INSTRUCTION: For each line of the data below that contains "turquoise", return that line.

RECORD EXCERPTS:
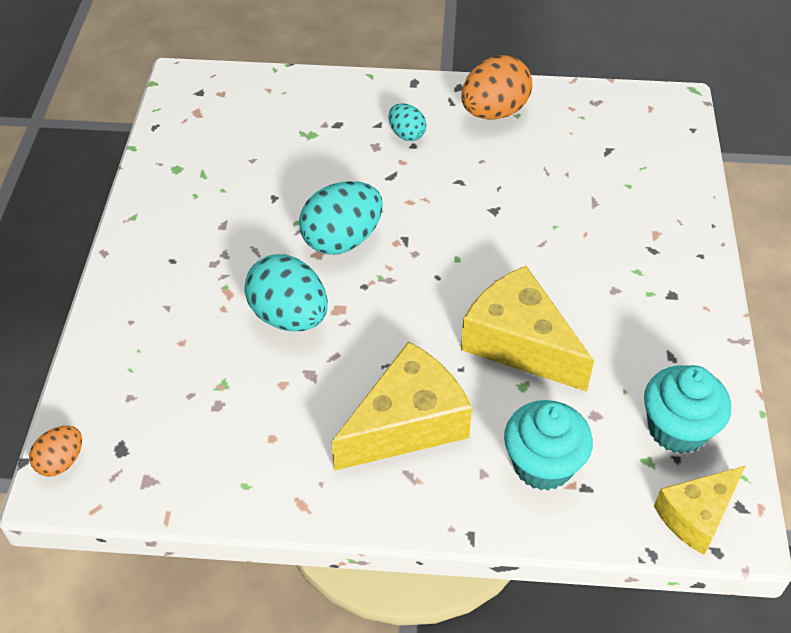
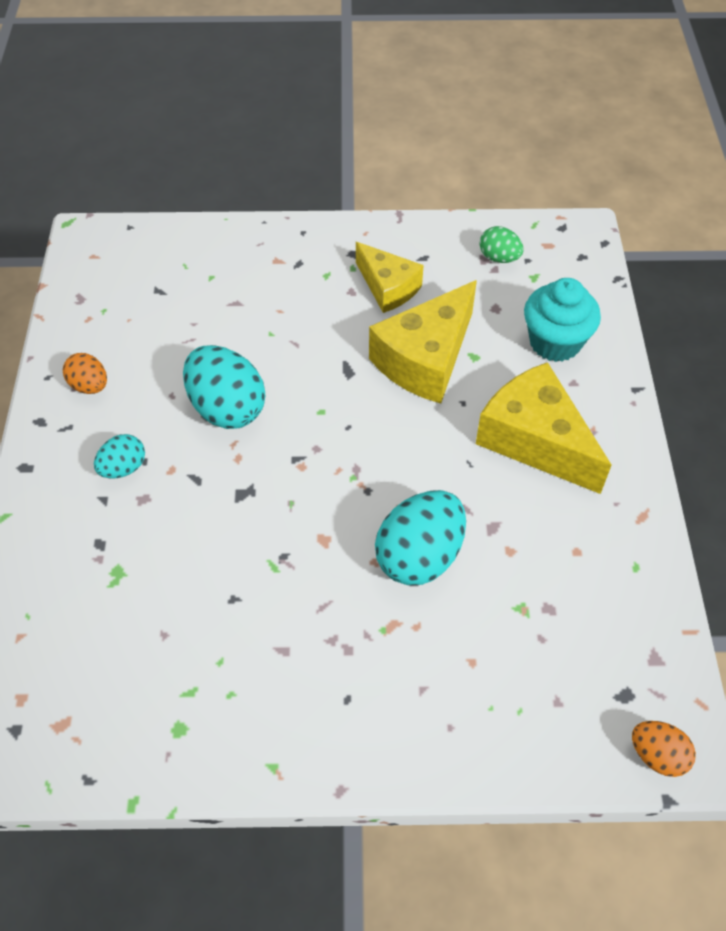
camera: 95 degrees left, 5 degrees up
(342, 240) = (301, 517): turquoise egg -> turquoise egg (227, 408)
(494, 112) = (90, 386): orange egg -> orange egg, size x0.54
(677, 429) = (499, 258): turquoise cupcake -> green egg
(696, 515) = (577, 251): yellow cheese -> yellow cheese (388, 287)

WRITTEN RESPONSE:
(342, 240) = (301, 517): turquoise egg -> turquoise egg (227, 408)
(677, 429) = (499, 258): turquoise cupcake -> green egg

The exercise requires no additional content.